• [EXERCISE REQUIREMENTS] Gather every line in the items below that contains the string "kern", with case counting.

• [INPUT ROWS]
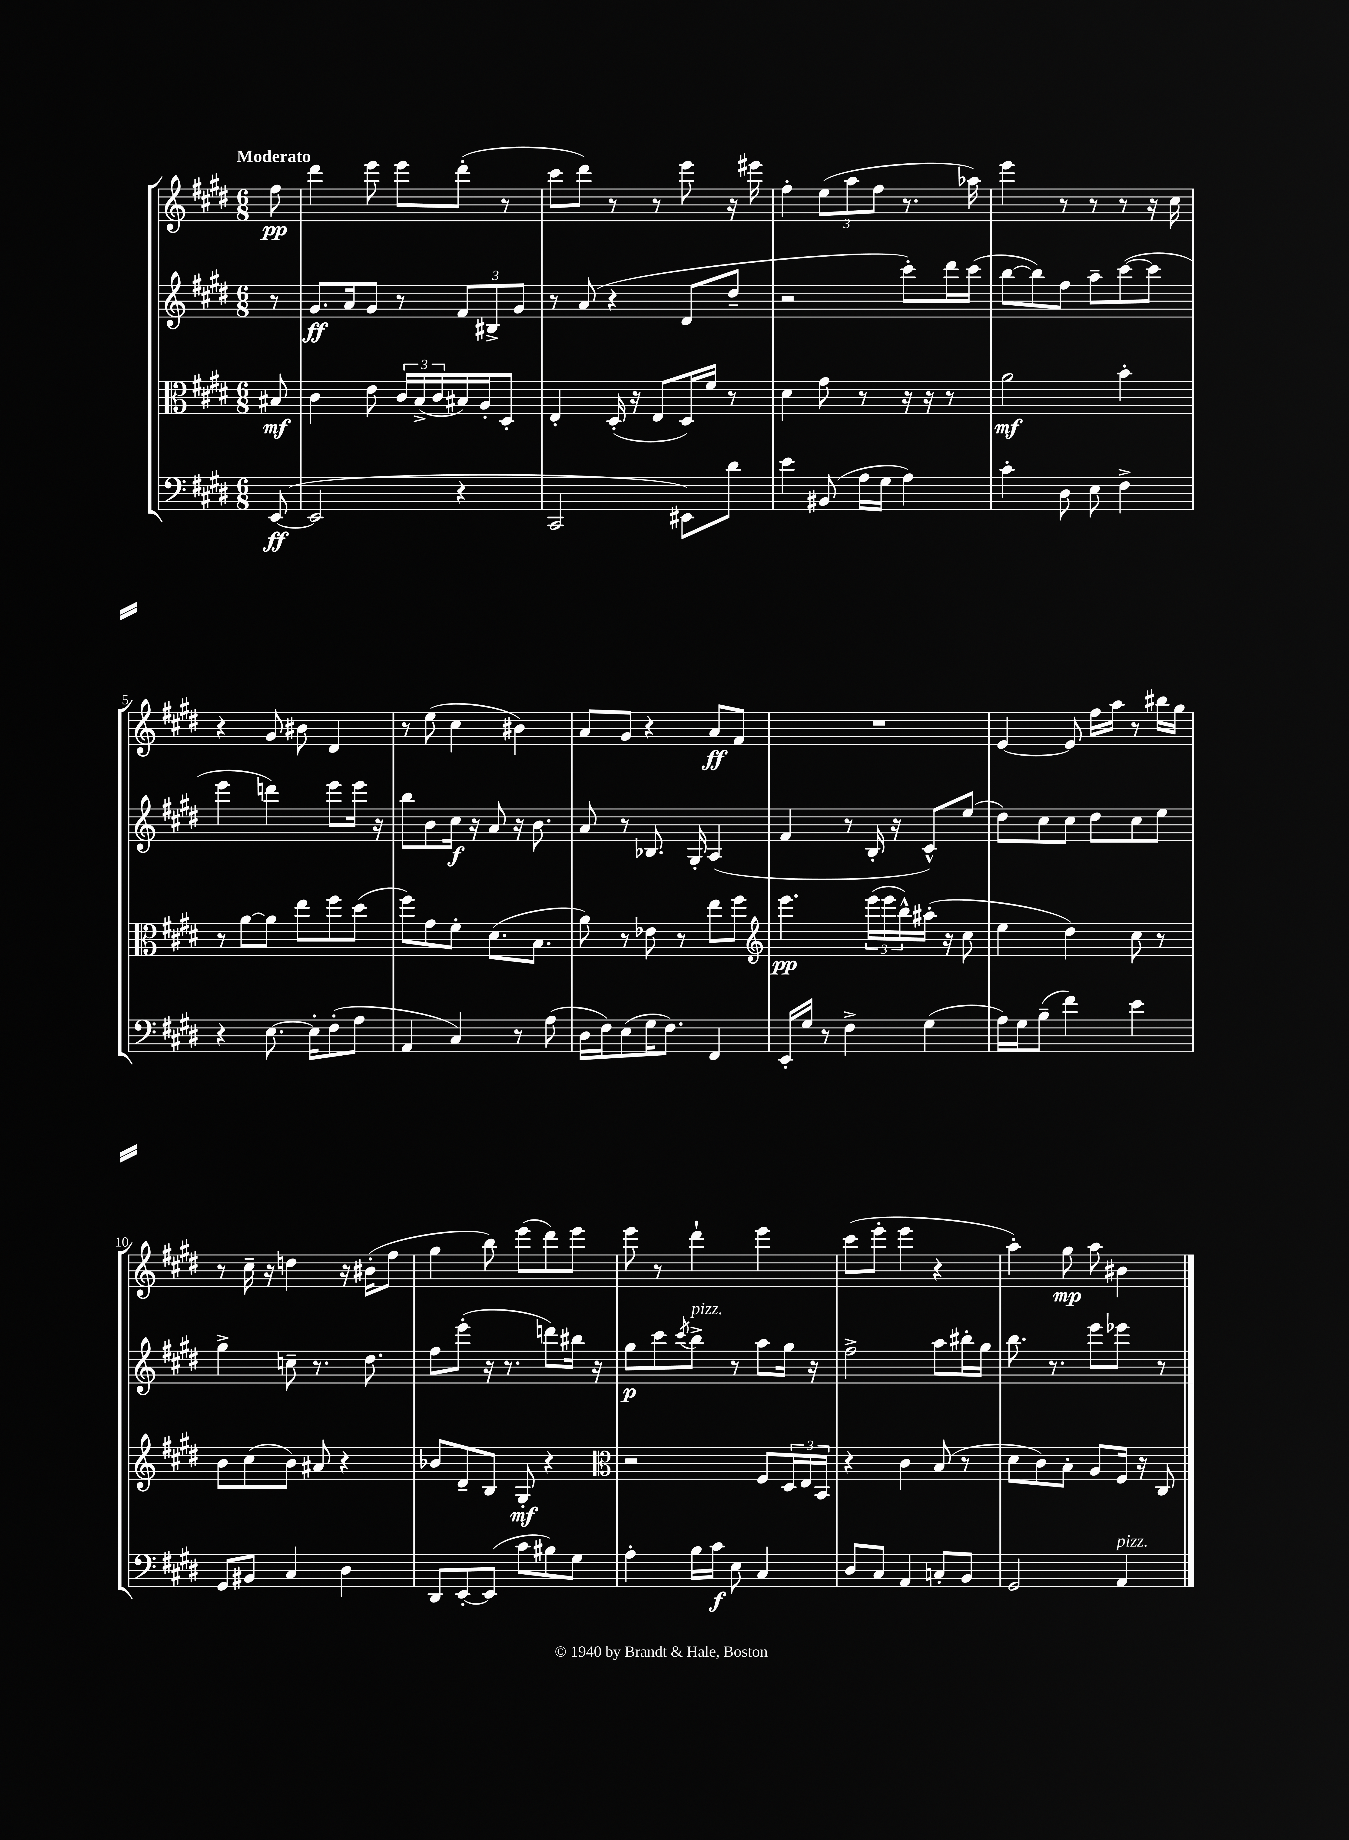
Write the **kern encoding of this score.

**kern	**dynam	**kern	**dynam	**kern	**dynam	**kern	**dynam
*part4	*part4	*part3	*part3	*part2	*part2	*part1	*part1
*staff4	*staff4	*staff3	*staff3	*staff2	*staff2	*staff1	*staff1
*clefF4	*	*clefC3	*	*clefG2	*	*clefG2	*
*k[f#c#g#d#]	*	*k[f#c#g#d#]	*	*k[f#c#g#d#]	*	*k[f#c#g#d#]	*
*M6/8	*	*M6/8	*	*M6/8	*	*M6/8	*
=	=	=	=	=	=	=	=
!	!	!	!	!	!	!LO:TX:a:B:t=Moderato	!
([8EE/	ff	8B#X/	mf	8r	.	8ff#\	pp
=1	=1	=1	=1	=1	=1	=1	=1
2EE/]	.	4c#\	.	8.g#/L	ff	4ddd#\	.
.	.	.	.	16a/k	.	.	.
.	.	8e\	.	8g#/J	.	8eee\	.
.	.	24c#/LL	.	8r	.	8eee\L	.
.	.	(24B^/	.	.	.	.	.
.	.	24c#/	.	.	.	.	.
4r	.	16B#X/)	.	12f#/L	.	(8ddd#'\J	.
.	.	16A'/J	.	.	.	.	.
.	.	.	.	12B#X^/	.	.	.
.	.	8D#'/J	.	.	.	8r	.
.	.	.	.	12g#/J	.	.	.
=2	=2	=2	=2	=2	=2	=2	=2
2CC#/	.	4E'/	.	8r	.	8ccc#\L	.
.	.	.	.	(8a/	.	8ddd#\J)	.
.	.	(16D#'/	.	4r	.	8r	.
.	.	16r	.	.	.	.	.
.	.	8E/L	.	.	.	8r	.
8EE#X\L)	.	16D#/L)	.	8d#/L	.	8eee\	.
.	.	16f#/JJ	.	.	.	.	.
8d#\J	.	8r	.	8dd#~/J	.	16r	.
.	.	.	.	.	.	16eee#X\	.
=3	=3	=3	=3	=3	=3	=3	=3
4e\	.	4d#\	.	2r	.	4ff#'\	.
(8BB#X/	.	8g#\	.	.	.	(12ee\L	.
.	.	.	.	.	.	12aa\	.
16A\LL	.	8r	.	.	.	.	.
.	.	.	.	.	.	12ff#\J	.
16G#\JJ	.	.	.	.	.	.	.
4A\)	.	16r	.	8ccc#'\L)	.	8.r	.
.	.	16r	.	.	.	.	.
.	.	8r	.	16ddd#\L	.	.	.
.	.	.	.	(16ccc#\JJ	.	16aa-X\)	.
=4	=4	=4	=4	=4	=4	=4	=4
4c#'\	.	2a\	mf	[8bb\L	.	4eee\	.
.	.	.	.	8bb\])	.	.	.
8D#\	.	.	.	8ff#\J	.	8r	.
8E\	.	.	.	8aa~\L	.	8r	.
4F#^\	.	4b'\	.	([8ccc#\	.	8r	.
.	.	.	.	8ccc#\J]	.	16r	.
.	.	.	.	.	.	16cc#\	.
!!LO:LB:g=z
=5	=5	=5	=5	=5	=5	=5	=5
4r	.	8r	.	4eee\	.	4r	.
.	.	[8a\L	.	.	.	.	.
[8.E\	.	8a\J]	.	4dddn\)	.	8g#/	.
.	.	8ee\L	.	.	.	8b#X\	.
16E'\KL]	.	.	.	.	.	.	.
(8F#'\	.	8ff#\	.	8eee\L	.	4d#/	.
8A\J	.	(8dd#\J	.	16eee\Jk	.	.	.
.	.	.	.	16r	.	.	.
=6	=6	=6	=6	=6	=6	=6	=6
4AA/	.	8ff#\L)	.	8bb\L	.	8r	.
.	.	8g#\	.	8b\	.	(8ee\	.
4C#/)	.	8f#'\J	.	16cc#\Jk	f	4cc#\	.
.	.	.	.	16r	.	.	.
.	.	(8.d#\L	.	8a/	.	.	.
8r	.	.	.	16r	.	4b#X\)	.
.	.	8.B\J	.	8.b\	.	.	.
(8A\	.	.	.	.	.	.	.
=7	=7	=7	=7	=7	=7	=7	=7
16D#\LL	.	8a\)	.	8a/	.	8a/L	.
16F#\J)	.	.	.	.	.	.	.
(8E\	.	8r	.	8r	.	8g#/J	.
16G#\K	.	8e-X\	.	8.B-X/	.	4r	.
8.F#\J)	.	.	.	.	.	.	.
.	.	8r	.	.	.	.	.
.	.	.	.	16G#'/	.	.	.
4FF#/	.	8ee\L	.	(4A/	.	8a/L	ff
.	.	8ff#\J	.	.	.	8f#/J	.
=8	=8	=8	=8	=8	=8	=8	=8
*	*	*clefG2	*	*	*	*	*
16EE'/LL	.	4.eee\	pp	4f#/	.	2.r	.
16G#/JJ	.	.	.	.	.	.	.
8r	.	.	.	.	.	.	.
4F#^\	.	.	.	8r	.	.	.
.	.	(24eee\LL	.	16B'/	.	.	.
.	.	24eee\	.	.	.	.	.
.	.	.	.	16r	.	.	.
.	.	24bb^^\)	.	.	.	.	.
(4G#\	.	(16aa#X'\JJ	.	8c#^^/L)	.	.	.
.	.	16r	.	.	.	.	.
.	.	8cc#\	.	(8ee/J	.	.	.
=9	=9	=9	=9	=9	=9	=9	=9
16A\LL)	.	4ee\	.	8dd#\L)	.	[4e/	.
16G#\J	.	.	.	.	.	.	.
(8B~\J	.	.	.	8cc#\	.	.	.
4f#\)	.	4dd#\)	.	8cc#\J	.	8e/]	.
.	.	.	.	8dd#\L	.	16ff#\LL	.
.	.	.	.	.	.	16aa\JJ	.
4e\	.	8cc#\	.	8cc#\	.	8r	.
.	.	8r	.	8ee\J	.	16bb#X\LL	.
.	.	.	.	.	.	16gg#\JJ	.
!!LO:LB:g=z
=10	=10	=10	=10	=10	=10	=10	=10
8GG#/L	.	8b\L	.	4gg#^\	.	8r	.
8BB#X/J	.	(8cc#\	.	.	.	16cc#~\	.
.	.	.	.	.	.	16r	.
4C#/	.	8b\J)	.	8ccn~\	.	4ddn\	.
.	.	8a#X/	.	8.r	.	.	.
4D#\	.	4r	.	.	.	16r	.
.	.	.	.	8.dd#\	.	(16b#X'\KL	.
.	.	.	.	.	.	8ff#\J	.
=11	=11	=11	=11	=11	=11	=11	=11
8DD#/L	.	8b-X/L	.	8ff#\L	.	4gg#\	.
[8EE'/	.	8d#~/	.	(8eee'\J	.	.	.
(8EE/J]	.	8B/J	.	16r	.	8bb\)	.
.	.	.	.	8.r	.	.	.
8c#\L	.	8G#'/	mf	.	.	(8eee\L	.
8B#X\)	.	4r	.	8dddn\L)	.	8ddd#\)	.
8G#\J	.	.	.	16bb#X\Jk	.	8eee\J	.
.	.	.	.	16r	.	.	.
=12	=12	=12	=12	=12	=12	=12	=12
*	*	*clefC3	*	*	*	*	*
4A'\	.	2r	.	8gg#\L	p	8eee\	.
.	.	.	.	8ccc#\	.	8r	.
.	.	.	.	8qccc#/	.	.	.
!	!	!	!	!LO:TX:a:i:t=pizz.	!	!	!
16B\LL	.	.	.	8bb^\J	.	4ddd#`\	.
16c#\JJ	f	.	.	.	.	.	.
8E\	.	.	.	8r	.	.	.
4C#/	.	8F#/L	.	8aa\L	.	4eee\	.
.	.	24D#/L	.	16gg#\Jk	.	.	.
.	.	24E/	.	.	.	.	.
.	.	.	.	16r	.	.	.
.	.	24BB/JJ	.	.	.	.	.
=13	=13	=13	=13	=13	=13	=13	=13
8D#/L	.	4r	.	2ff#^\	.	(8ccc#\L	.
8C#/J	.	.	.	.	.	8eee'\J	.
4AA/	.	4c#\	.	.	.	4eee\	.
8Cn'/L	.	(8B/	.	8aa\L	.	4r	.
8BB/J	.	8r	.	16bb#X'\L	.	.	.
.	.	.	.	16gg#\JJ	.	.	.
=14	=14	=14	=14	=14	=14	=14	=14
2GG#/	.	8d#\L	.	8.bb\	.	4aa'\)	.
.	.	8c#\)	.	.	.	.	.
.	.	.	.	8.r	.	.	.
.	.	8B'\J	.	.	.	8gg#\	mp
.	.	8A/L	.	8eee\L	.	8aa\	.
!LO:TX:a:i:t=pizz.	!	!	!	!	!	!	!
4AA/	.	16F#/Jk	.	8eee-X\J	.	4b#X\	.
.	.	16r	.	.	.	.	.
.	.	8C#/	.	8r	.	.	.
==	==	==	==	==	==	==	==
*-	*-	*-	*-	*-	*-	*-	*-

• [ANSWER TO THE TASK]
Write the **kern encoding of this score.
**kern	**dynam	**kern	**dynam	**kern	**dynam	**kern	**dynam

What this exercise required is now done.